(Instructions for the task) Out of the data below, copy every line with the string "moved".

Data shown Block Start

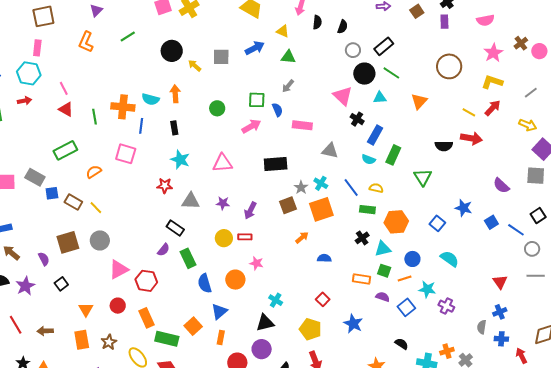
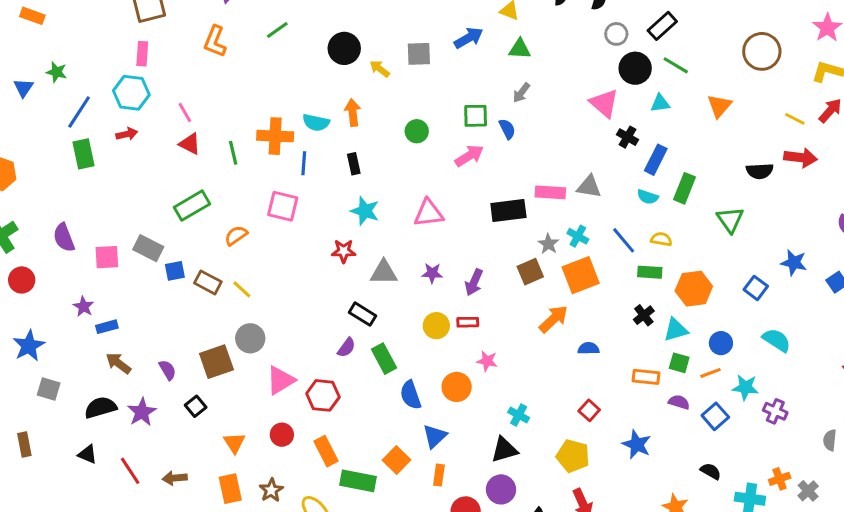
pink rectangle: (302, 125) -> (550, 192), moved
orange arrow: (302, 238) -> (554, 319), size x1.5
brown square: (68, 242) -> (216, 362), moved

Data shown Block End
Data shown Block Start

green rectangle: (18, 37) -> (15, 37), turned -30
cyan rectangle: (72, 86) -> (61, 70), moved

Data shown Block End

(Your solution)
pink rectangle: (302, 125) -> (550, 192), moved
brown square: (68, 242) -> (216, 362), moved
cyan rectangle: (72, 86) -> (61, 70), moved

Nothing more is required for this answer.